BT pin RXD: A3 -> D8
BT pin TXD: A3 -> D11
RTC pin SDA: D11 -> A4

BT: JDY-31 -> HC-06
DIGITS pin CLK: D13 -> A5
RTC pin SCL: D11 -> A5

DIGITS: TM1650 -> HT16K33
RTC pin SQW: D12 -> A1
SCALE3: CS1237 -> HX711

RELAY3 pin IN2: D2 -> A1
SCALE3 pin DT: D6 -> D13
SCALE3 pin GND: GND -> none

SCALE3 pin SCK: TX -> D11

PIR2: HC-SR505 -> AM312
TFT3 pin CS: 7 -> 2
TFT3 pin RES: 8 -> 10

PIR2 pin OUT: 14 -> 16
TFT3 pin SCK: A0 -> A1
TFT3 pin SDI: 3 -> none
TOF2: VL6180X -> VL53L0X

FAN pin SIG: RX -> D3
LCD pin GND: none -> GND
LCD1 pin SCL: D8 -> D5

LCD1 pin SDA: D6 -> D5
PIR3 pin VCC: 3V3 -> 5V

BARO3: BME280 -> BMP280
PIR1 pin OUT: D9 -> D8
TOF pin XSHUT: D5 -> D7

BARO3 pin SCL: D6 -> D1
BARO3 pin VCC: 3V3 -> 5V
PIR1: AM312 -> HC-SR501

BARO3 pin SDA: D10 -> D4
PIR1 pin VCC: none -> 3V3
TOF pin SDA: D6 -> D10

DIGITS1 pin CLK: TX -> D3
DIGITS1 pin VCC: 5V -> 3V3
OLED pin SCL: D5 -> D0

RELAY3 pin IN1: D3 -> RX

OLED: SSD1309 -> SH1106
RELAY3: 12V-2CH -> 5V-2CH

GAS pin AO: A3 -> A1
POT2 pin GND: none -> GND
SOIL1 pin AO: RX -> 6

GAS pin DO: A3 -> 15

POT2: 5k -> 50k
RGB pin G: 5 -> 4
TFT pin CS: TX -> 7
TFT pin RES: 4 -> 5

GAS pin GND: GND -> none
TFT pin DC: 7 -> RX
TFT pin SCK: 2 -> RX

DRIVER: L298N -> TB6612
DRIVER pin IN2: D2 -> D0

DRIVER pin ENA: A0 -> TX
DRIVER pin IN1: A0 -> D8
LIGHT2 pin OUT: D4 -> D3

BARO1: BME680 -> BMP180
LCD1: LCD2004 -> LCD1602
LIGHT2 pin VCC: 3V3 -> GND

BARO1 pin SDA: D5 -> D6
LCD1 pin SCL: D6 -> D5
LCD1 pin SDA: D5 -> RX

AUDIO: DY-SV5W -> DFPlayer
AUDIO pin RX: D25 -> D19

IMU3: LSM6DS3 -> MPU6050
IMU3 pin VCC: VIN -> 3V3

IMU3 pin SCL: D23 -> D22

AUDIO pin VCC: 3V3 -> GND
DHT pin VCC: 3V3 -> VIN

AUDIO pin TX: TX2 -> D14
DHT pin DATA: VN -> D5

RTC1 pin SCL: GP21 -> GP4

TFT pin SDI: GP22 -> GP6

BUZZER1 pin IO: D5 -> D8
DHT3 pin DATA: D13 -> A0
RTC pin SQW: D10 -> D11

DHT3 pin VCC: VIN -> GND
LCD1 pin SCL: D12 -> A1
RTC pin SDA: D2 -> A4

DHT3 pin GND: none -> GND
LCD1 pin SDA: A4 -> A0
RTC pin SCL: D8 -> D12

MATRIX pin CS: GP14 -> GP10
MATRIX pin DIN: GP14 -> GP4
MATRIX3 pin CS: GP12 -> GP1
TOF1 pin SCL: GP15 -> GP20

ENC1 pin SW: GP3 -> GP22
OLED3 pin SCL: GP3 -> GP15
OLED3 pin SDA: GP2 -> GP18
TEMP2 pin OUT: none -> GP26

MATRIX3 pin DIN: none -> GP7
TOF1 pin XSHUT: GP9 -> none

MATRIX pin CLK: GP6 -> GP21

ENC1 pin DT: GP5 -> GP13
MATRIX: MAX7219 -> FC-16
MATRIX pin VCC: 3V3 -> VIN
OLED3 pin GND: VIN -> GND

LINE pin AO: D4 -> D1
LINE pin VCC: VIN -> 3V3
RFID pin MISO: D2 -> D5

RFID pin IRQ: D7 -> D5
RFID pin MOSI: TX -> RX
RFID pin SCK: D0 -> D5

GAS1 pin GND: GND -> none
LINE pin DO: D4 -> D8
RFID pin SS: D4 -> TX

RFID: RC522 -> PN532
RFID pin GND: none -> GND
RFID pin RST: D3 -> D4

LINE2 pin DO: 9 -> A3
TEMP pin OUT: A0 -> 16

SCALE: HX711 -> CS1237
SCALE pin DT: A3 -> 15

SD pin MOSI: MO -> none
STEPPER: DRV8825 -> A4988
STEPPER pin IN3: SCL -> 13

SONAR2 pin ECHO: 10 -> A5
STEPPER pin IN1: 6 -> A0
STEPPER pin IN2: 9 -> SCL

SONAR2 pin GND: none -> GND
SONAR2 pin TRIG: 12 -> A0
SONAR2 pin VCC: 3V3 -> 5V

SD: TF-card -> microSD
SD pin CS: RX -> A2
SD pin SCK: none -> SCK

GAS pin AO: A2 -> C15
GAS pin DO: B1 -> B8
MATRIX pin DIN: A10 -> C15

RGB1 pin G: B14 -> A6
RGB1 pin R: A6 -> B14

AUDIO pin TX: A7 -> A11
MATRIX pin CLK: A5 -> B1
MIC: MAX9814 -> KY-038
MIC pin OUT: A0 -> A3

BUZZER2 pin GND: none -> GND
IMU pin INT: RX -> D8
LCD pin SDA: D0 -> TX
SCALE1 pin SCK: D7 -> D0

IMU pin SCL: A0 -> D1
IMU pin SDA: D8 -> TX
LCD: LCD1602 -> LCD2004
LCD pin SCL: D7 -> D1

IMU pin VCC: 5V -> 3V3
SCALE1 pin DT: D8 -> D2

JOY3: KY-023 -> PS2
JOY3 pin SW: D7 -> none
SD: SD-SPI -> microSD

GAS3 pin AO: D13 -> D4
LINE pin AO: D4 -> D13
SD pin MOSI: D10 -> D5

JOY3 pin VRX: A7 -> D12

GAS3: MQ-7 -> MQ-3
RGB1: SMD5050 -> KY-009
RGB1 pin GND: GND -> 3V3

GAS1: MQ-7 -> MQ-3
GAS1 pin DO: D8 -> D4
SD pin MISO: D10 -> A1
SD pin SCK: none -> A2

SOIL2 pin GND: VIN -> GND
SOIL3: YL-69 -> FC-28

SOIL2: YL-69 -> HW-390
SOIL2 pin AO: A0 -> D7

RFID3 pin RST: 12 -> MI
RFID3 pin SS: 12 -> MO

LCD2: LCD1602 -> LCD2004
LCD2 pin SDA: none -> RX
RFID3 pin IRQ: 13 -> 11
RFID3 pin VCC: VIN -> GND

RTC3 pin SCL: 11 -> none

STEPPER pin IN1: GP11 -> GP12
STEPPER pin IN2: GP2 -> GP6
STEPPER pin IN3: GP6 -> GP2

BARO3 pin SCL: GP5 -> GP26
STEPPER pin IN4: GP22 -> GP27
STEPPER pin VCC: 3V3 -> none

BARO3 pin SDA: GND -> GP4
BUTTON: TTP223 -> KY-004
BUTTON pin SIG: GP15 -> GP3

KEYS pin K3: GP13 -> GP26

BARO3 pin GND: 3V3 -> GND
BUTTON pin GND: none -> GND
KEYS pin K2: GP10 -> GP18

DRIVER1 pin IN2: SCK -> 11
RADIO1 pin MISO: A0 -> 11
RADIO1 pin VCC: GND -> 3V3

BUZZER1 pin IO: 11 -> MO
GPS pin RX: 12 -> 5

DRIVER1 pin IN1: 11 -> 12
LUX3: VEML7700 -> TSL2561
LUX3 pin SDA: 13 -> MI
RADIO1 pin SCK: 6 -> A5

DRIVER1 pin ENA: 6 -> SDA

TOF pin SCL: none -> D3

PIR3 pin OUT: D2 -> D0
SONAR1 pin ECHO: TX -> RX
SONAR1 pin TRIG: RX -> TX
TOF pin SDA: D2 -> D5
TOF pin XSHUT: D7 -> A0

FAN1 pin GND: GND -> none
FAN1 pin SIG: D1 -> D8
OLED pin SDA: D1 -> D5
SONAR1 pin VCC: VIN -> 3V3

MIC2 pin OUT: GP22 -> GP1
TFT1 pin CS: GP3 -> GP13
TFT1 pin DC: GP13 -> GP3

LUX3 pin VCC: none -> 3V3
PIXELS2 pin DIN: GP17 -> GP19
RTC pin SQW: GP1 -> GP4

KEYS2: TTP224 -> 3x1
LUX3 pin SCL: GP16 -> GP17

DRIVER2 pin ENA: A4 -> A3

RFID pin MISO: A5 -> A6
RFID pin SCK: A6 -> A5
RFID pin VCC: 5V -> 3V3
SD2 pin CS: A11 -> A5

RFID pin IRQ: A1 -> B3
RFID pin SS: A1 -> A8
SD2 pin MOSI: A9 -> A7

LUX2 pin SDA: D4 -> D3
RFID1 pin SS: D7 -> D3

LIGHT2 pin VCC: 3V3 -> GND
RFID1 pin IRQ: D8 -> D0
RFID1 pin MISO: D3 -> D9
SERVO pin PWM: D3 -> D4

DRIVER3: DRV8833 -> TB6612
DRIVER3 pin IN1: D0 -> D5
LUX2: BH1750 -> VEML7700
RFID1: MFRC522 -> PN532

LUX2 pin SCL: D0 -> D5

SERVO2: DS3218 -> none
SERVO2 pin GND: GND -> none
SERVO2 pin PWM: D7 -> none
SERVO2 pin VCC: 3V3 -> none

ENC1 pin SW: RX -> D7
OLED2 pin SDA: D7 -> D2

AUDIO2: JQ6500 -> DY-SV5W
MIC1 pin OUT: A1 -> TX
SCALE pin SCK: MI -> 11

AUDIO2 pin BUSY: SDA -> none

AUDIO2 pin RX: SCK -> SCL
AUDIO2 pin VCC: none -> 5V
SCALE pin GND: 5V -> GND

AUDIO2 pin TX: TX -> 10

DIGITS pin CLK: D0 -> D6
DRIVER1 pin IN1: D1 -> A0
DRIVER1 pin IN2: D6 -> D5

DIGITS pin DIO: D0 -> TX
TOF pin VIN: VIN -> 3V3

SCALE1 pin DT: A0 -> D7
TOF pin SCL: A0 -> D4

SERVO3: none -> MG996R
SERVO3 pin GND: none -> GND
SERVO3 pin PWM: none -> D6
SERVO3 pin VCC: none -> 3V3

To do: Write out again, exactly, the lines from the one holding "PIR3 pin OUT: D2 -> D0" through the end of the listing, with both ends included.

Answer box:
PIR3 pin OUT: D2 -> D0
SONAR1 pin ECHO: TX -> RX
SONAR1 pin TRIG: RX -> TX
TOF pin SDA: D2 -> D5
TOF pin XSHUT: D7 -> A0

FAN1 pin GND: GND -> none
FAN1 pin SIG: D1 -> D8
OLED pin SDA: D1 -> D5
SONAR1 pin VCC: VIN -> 3V3

MIC2 pin OUT: GP22 -> GP1
TFT1 pin CS: GP3 -> GP13
TFT1 pin DC: GP13 -> GP3

LUX3 pin VCC: none -> 3V3
PIXELS2 pin DIN: GP17 -> GP19
RTC pin SQW: GP1 -> GP4

KEYS2: TTP224 -> 3x1
LUX3 pin SCL: GP16 -> GP17

DRIVER2 pin ENA: A4 -> A3

RFID pin MISO: A5 -> A6
RFID pin SCK: A6 -> A5
RFID pin VCC: 5V -> 3V3
SD2 pin CS: A11 -> A5

RFID pin IRQ: A1 -> B3
RFID pin SS: A1 -> A8
SD2 pin MOSI: A9 -> A7

LUX2 pin SDA: D4 -> D3
RFID1 pin SS: D7 -> D3

LIGHT2 pin VCC: 3V3 -> GND
RFID1 pin IRQ: D8 -> D0
RFID1 pin MISO: D3 -> D9
SERVO pin PWM: D3 -> D4

DRIVER3: DRV8833 -> TB6612
DRIVER3 pin IN1: D0 -> D5
LUX2: BH1750 -> VEML7700
RFID1: MFRC522 -> PN532

LUX2 pin SCL: D0 -> D5

SERVO2: DS3218 -> none
SERVO2 pin GND: GND -> none
SERVO2 pin PWM: D7 -> none
SERVO2 pin VCC: 3V3 -> none

ENC1 pin SW: RX -> D7
OLED2 pin SDA: D7 -> D2

AUDIO2: JQ6500 -> DY-SV5W
MIC1 pin OUT: A1 -> TX
SCALE pin SCK: MI -> 11

AUDIO2 pin BUSY: SDA -> none

AUDIO2 pin RX: SCK -> SCL
AUDIO2 pin VCC: none -> 5V
SCALE pin GND: 5V -> GND

AUDIO2 pin TX: TX -> 10

DIGITS pin CLK: D0 -> D6
DRIVER1 pin IN1: D1 -> A0
DRIVER1 pin IN2: D6 -> D5

DIGITS pin DIO: D0 -> TX
TOF pin VIN: VIN -> 3V3

SCALE1 pin DT: A0 -> D7
TOF pin SCL: A0 -> D4

SERVO3: none -> MG996R
SERVO3 pin GND: none -> GND
SERVO3 pin PWM: none -> D6
SERVO3 pin VCC: none -> 3V3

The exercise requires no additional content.